Your instructions:
Among the lines listed below, count those that include the string "carcinoma", and state only the count.
☆ ☆ ☆ ☆ ☆
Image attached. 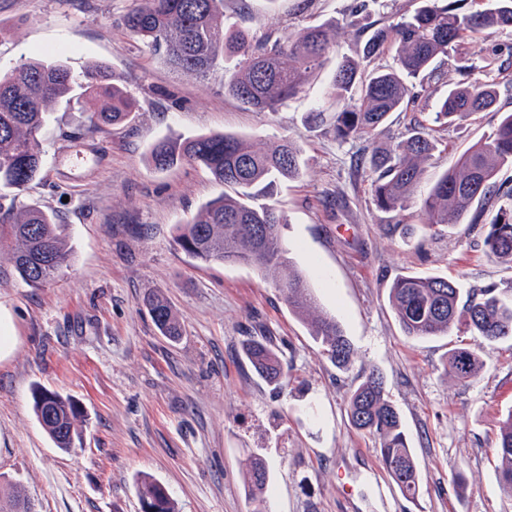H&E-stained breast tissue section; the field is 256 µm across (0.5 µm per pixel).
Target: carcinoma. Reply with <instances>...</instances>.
I'll return each mask as SVG.
<instances>
[{
    "instance_id": "cac0c4a2",
    "label": "carcinoma",
    "mask_w": 512,
    "mask_h": 512,
    "mask_svg": "<svg viewBox=\"0 0 512 512\" xmlns=\"http://www.w3.org/2000/svg\"><path fill=\"white\" fill-rule=\"evenodd\" d=\"M414 13L372 33L360 59L346 57L336 67L329 91L332 132L347 141L375 139L393 112L415 109L425 79L442 59H453L464 41H478L494 30H512V0H421ZM122 27L181 72L205 78L224 74V93L259 112H276L326 64L335 49L336 28L330 23L308 26L289 37L274 31L254 40L224 25V0H140V6L121 19ZM393 52L392 63L372 66L382 54ZM456 59V58H454ZM458 72L469 66L456 59ZM92 105L91 123L120 124L135 104L109 67L99 65L77 81L61 60L30 59L0 73V236L10 240L9 259L20 279L41 288L71 259L68 226L31 204L21 209L5 204L44 170L40 132L53 106L71 96L74 86ZM496 85L467 82L448 86L431 123L452 126L496 103ZM438 149L431 128L417 121L398 139L363 152L374 202L383 212H400L413 201L426 164ZM157 170L183 162L203 166L213 179L231 189L203 205L193 221L180 224L175 244L189 257L208 264L248 266L272 277L285 302L310 327V336L339 370L354 363V349L340 323L331 316L313 315L309 280L289 256L282 229L286 220L268 205L253 202L250 189L278 178L302 174L300 151L285 138L271 147H258L232 133L164 138L150 151ZM512 169V112L503 113L492 136L466 149L435 181L420 201L421 223L458 224L474 213L473 224L492 212L484 245L488 256L512 263V188L502 191L496 179ZM462 289L442 276L401 275L390 288V304L404 334L427 338L448 334L465 325L473 335L492 343L512 337V299L491 288L461 301ZM157 328L173 339L180 324L168 302L146 299ZM244 355L258 377L276 389L286 372L280 355L265 339L243 344ZM480 368L475 351L452 350L448 372L460 381L474 378ZM33 409L55 447L68 451L81 438L82 407L74 397L36 385ZM346 412L351 425L380 441L384 470L403 496L415 500L422 488L421 473L403 430L400 413L388 400L384 377L365 372L351 390ZM500 458V482L512 492V410L500 427L495 448ZM253 512H265L262 491L268 479L265 460L248 456L243 463ZM141 512H176L167 488L144 475L137 480ZM0 512H36L35 505L11 485L0 495Z\"/></svg>"
}]
</instances>
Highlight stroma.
I'll use <instances>...</instances> for the list:
<instances>
[{"label":"stroma","instance_id":"1","mask_svg":"<svg viewBox=\"0 0 512 512\" xmlns=\"http://www.w3.org/2000/svg\"><path fill=\"white\" fill-rule=\"evenodd\" d=\"M138 0H0V71L31 58L67 63L75 74L108 65L137 110L124 124L93 126L78 106L57 104L41 133L44 173L19 196L56 212L73 255L55 281L25 285L0 252V331L14 336L0 358V485L20 482L38 512H140L136 480L161 482L177 512H251L241 462L269 464L268 512H512L494 451L512 411V337L488 343L462 325L447 335L403 334L389 303L404 274L441 275L467 291L512 296V266L488 257L480 225L462 219L425 229L416 208L385 213L354 160L365 143L339 141L307 121L323 105L339 61L356 56L376 28L419 0H224V19L254 37L338 24L324 69L278 112H258L224 93L214 74L199 82L137 44L118 24ZM471 75L496 83L497 109L439 131L418 187L426 195L457 155L512 112V30L461 48ZM415 112H395L387 133L428 119L456 65L442 64ZM243 134L266 146L294 138L302 175L255 194L286 217L284 238L309 274L319 311L335 316L356 358L345 371L320 353L270 277L245 266L209 265L174 244L177 225L223 193L194 164L159 171L151 146L170 136ZM164 296L183 335L171 342L143 304ZM251 336L271 337L288 384L262 383L243 354ZM474 349L481 370L447 373L456 348ZM386 379L390 401L422 476L406 500L383 469L377 439L354 429L346 399L363 370ZM81 403V445L55 448L37 421L32 389Z\"/></svg>","mask_w":512,"mask_h":512}]
</instances>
☆ ☆ ☆ ☆ ☆
The answer:
2